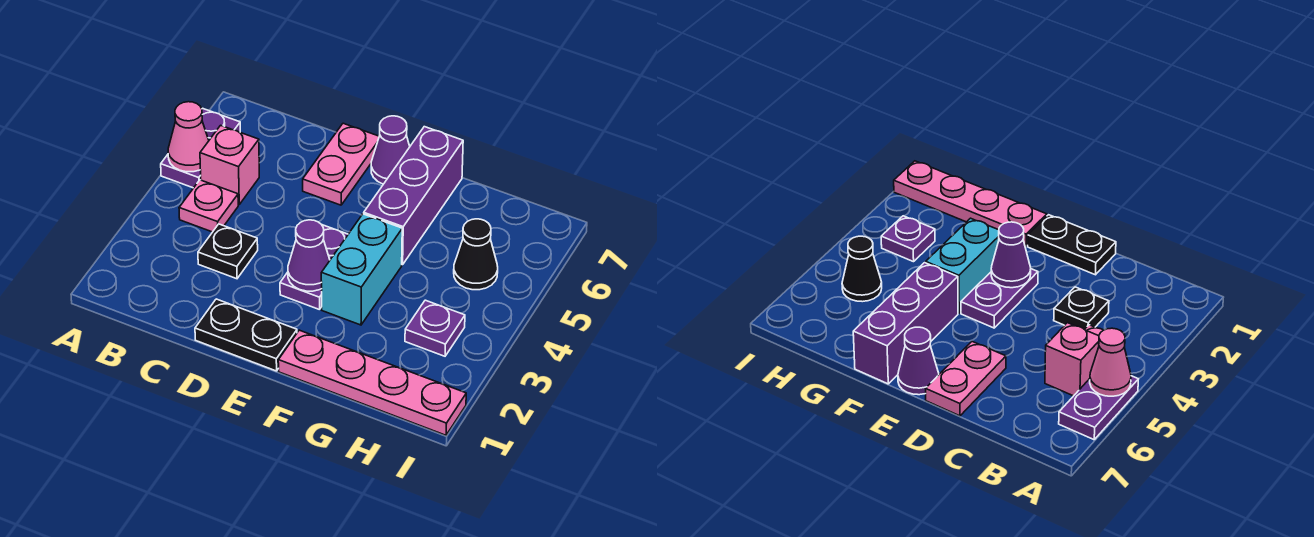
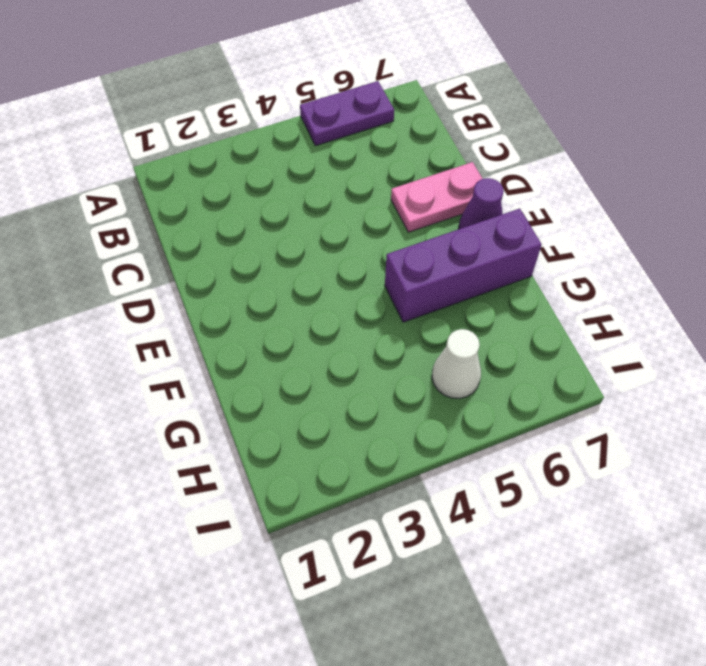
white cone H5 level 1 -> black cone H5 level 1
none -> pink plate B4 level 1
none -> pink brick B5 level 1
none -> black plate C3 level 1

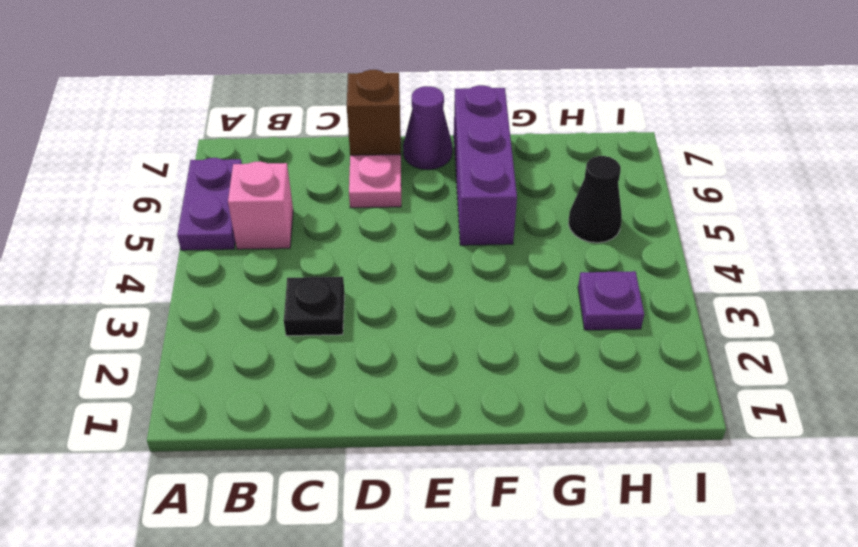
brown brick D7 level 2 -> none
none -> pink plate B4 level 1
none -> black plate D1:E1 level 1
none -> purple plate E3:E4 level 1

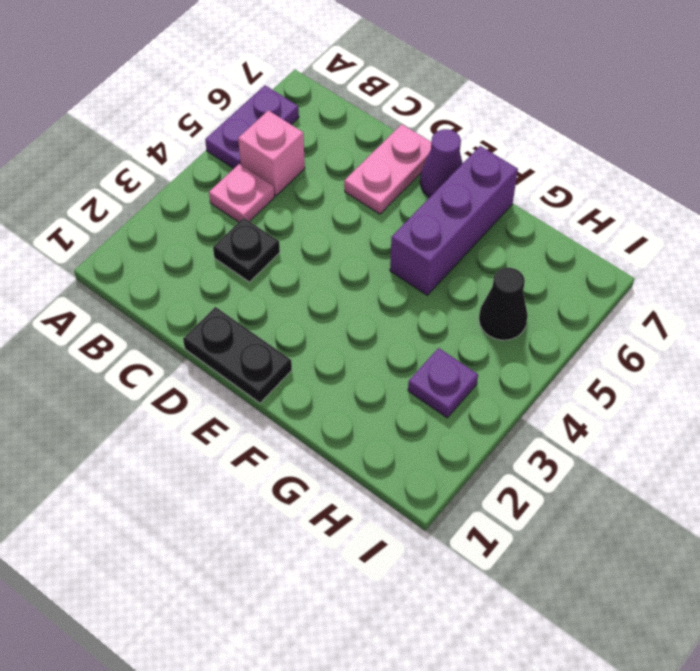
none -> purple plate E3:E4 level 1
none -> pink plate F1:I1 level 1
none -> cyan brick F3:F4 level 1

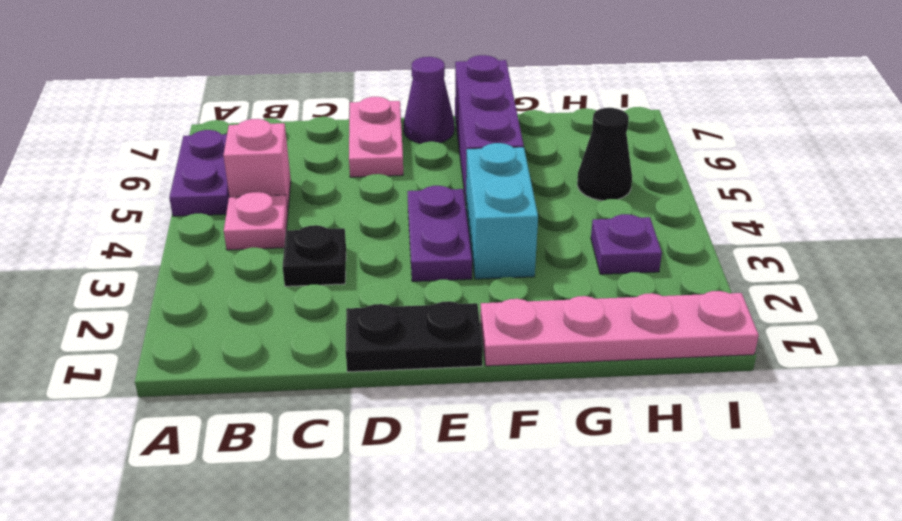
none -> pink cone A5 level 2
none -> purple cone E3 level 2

+--

§ **Activity**
Among the lines of the listing, count those containing the word "plate". Answer with the count alone.

§ **Answer box**
7